(Description of the task): Report the lines of the material that carry the string "blue".

(Extracted data):
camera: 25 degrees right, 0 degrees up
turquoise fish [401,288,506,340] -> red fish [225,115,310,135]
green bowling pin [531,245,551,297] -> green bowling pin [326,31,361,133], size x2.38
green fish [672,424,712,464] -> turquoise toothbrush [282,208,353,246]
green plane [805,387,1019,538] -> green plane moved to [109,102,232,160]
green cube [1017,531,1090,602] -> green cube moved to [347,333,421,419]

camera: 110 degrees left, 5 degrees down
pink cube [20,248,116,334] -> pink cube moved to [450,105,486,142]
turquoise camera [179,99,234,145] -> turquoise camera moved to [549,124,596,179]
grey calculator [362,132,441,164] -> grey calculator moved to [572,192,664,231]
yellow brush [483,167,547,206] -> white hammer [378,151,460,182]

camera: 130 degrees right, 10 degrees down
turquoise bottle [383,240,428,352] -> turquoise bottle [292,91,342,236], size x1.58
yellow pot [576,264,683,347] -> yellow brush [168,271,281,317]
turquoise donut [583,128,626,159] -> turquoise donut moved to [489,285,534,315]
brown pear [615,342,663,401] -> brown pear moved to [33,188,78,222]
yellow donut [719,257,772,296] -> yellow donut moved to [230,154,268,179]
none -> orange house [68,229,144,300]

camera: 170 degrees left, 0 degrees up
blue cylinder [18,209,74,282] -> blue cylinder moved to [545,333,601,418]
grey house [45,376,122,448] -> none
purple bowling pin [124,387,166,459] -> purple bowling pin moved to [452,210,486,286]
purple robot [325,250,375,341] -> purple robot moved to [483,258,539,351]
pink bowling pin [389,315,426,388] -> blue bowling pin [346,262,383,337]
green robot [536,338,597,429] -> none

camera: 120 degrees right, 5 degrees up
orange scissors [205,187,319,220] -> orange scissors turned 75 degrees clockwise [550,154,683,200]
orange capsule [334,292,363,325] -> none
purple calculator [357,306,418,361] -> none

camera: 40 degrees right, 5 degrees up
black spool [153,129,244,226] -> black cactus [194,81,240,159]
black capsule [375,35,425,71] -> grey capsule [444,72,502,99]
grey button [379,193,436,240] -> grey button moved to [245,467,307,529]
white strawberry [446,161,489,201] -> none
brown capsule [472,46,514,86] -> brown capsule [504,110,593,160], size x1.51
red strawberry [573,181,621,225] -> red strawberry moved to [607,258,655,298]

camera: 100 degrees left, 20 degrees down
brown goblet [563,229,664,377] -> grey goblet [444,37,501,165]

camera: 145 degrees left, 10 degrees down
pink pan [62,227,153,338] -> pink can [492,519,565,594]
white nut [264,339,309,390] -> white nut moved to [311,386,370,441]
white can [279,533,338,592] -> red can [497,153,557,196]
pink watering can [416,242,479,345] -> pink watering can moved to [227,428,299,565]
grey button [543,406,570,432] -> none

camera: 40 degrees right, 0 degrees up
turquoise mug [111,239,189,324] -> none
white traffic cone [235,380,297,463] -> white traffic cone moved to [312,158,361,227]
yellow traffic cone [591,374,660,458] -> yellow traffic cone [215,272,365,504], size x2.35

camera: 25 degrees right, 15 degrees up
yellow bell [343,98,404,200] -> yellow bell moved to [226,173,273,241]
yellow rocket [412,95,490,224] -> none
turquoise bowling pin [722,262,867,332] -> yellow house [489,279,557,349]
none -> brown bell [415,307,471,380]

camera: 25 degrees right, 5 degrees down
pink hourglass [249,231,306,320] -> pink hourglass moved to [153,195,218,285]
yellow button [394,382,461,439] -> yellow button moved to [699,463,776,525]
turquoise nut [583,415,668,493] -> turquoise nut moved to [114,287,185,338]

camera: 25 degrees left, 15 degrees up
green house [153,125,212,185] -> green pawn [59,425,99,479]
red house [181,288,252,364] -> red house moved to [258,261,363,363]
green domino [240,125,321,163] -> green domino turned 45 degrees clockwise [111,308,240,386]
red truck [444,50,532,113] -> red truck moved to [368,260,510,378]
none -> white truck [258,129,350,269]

(Response below):
blue cylinder [18,209,74,282] -> blue cylinder moved to [545,333,601,418]
pink bowling pin [389,315,426,388] -> blue bowling pin [346,262,383,337]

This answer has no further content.